(PROBLEM TO SOLVE): Could you please write out each line of the records exactly, minus the pictures?

Stored data
[Start of section]

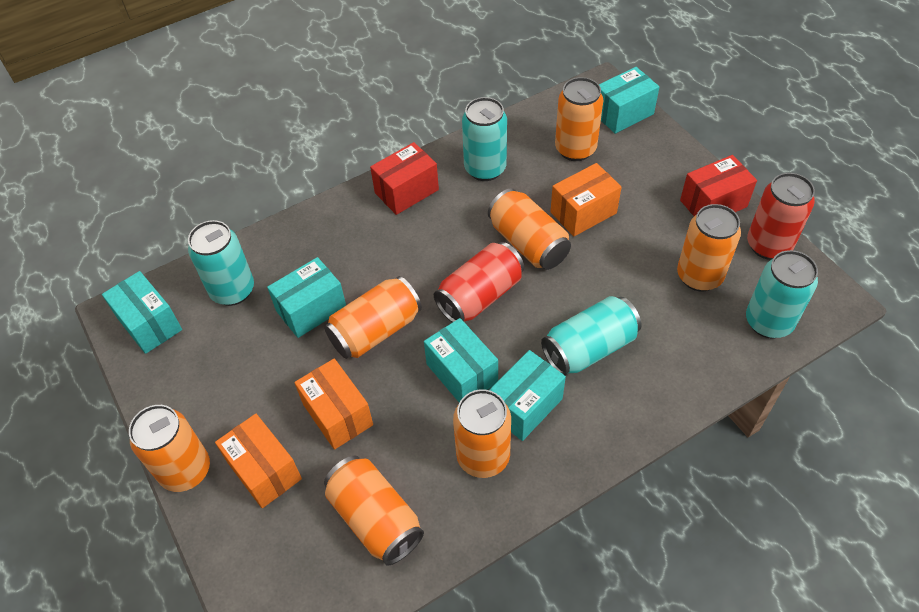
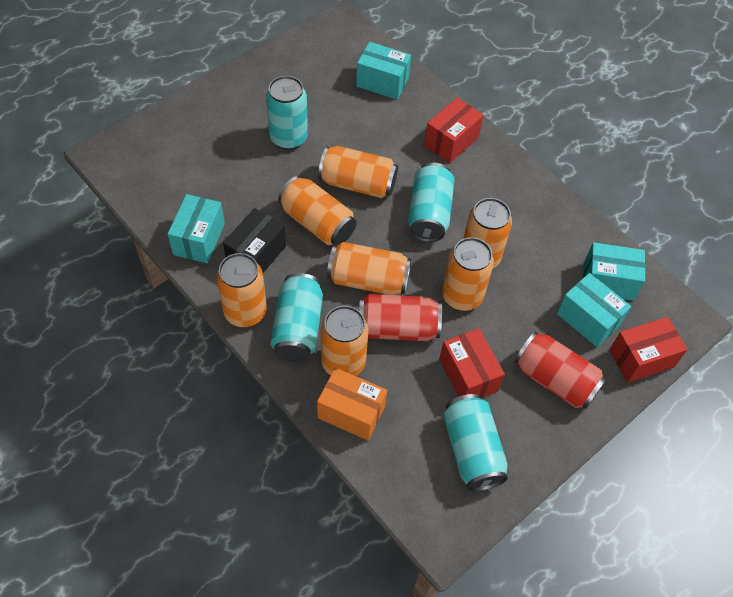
black box: 0 -> 1
orange box: 3 -> 1
red box: 2 -> 3
turquoise box: 5 -> 4

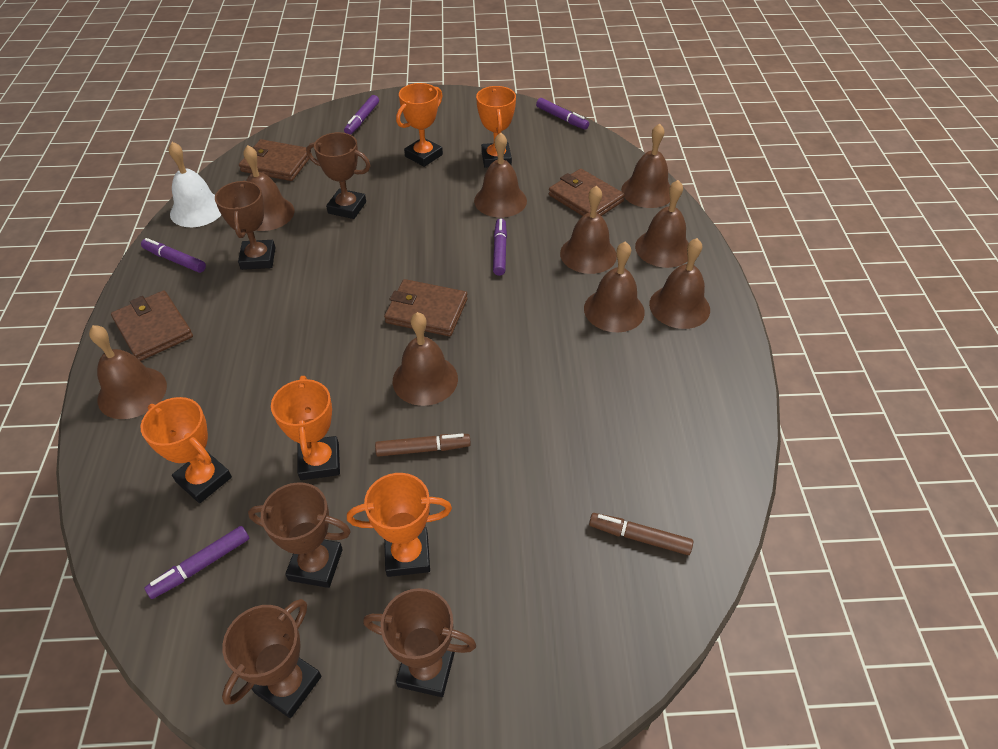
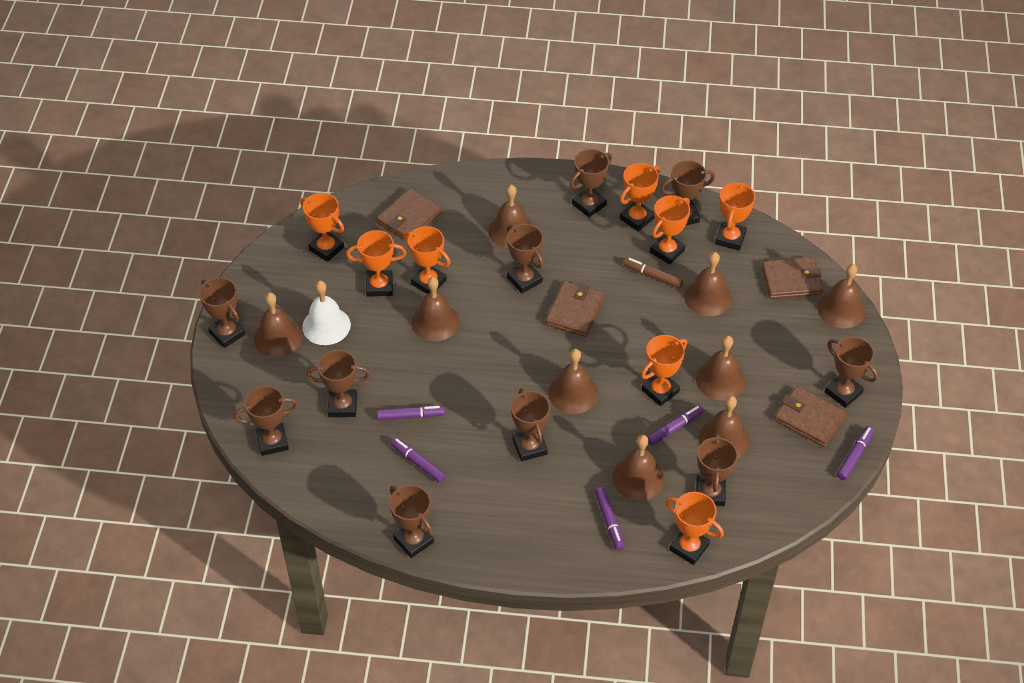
brown marker: 2 -> 1
brown trophy: 5 -> 10
orange trophy: 5 -> 8

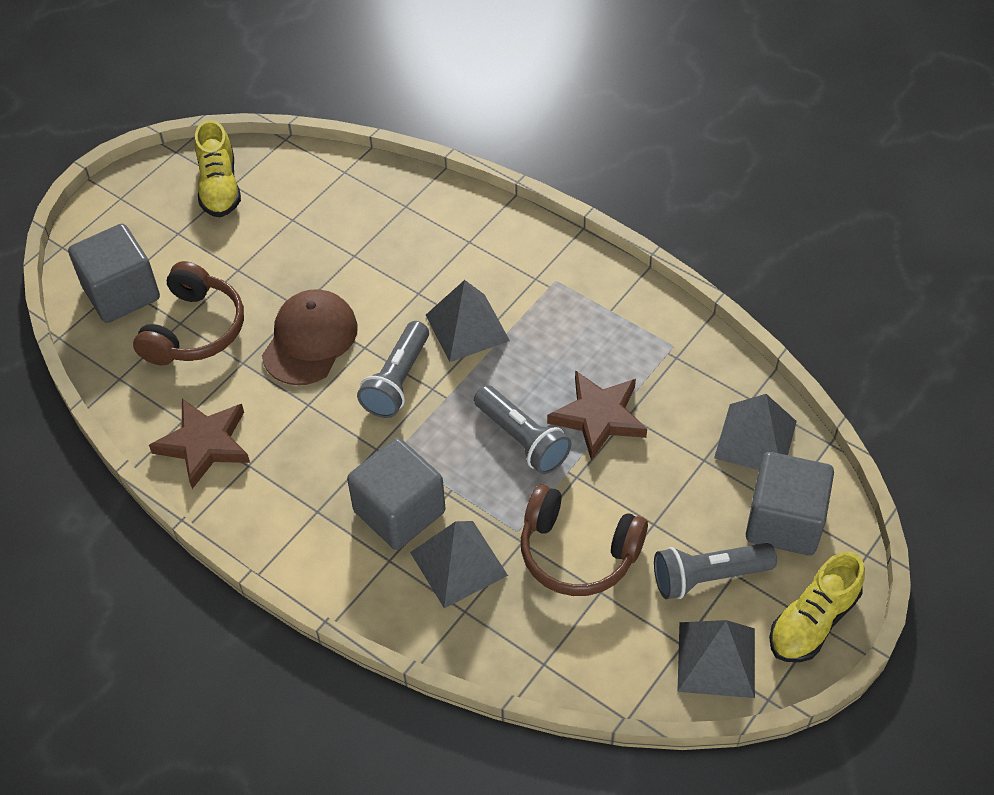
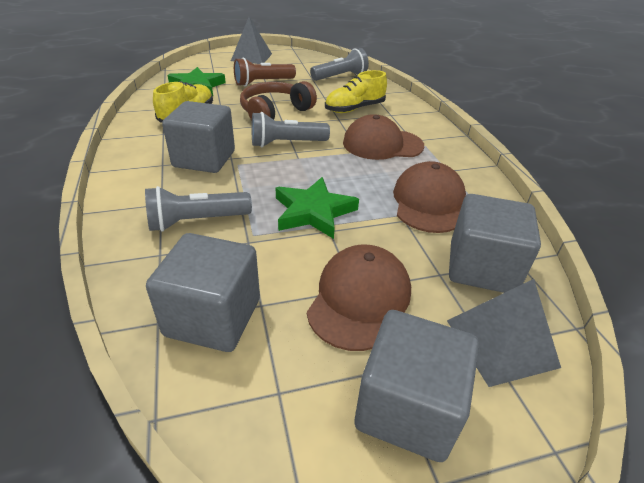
brown cap: 1 -> 3
brown flashlight: 0 -> 1
brown headphones: 2 -> 1
brown star: 2 -> 0
green star: 0 -> 2
grey cube: 3 -> 4
grey pyramid: 4 -> 2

[End of section]

(SOLUTION BELOW):
black box: 0 -> 1
orange box: 3 -> 1
red box: 2 -> 3
turquoise box: 5 -> 4

brown marker: 2 -> 1
brown trophy: 5 -> 10
orange trophy: 5 -> 8

brown cap: 1 -> 3
brown flashlight: 0 -> 1
brown headphones: 2 -> 1
brown star: 2 -> 0
green star: 0 -> 2
grey cube: 3 -> 4
grey pyramid: 4 -> 2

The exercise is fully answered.